THE TASK.
Could you write out everything in the listing from the line containing "Answer: (D)" down to the line containing "Question: Which object is closer", both included, character for character?

[Stored data]

========================

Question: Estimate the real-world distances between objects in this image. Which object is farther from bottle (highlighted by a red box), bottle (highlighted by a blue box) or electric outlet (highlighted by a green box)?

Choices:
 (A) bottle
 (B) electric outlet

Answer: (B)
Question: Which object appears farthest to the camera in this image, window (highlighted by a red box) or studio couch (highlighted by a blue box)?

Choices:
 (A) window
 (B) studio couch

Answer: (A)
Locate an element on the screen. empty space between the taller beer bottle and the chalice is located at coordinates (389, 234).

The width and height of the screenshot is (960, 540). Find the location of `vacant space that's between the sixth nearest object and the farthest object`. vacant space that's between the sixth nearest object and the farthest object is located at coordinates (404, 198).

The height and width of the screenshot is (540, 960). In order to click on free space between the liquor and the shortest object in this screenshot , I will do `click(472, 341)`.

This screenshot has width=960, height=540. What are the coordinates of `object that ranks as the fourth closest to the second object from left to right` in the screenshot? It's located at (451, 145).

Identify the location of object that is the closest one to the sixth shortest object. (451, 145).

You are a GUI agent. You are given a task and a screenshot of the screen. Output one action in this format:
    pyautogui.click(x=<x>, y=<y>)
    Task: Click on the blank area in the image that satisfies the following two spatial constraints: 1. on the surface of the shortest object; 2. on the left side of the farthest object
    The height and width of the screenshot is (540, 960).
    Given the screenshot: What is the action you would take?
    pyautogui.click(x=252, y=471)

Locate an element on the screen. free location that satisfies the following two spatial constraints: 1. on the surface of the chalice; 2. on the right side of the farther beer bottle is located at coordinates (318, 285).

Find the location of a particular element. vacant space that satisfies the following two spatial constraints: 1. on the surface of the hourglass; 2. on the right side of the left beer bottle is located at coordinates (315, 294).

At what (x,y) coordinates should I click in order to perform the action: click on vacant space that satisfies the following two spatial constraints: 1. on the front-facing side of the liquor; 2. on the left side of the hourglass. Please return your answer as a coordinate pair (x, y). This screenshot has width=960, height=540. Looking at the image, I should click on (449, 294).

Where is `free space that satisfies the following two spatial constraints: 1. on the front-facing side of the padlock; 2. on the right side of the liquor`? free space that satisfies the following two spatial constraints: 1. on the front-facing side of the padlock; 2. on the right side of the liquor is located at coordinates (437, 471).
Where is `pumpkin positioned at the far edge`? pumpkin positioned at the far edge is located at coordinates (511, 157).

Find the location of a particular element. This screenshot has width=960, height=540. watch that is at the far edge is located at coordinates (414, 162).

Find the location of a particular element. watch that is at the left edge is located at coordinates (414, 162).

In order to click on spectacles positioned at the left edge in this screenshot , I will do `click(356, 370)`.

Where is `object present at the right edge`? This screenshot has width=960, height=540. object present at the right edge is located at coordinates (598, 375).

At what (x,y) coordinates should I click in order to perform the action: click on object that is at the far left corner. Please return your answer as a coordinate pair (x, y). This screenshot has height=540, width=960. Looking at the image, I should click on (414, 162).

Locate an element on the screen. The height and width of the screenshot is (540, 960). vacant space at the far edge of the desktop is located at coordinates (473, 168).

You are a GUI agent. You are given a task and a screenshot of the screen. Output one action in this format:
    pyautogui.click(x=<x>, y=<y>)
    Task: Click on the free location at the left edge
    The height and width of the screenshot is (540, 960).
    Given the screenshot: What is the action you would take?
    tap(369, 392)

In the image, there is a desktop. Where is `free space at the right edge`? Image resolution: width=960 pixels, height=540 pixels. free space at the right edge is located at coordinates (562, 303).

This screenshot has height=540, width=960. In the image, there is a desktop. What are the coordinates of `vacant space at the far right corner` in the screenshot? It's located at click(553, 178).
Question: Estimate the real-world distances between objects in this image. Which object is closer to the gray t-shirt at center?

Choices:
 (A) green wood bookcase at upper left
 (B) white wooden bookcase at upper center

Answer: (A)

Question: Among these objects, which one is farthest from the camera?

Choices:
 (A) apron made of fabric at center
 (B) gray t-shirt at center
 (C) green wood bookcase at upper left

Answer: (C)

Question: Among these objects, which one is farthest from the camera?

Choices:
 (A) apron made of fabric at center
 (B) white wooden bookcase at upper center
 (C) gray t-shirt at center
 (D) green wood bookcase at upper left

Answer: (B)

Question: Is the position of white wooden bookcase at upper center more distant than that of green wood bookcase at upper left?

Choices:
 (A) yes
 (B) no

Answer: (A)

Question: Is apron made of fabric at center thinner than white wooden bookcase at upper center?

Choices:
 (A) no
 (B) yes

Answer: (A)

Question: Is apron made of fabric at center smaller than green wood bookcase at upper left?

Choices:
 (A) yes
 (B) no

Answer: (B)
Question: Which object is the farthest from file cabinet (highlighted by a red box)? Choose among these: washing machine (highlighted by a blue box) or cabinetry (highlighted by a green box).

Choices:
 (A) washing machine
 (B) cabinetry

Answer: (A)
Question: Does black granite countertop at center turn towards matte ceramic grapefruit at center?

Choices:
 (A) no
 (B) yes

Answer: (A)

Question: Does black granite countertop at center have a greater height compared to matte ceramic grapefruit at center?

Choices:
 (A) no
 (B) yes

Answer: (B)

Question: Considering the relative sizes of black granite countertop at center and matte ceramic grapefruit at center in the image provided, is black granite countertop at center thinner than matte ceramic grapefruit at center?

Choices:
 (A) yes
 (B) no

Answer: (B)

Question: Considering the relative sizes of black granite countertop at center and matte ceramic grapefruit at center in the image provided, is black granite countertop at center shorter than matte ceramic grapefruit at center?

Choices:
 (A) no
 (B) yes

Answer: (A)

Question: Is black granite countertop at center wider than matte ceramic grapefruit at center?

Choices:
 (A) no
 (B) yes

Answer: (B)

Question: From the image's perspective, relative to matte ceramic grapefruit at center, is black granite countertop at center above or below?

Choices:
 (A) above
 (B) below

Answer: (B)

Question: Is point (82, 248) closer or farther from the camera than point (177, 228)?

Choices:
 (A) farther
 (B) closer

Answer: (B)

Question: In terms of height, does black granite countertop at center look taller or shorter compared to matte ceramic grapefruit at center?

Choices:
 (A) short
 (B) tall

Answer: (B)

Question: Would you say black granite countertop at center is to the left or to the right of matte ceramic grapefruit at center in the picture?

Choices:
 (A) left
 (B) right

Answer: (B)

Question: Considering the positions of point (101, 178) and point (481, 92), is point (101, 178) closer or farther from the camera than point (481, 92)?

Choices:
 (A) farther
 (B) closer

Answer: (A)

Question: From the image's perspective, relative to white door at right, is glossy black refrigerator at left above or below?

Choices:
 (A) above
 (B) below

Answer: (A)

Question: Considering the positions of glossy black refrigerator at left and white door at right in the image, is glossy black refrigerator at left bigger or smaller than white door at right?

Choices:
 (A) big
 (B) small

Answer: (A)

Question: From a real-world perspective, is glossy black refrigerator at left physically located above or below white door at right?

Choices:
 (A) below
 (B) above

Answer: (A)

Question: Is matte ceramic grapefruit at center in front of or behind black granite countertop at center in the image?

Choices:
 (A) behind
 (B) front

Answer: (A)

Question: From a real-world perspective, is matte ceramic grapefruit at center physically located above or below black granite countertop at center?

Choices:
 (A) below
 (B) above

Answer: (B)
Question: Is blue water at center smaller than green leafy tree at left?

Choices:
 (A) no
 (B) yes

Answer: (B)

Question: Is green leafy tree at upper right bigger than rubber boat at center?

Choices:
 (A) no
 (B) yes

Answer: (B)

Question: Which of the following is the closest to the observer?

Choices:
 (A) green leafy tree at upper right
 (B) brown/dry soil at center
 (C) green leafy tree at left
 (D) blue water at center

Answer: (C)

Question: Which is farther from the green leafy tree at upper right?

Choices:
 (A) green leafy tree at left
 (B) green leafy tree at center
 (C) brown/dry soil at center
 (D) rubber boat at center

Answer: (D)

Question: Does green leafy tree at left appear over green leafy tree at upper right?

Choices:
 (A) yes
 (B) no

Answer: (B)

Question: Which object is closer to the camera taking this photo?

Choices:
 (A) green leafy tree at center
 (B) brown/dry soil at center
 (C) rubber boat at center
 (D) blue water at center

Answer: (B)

========================

SOLUTION FOR THIS EXERCISE.
Answer: (D)

Question: Does green leafy tree at left appear over green leafy tree at upper right?

Choices:
 (A) yes
 (B) no

Answer: (B)

Question: Which object is closer to the camera taking this photo?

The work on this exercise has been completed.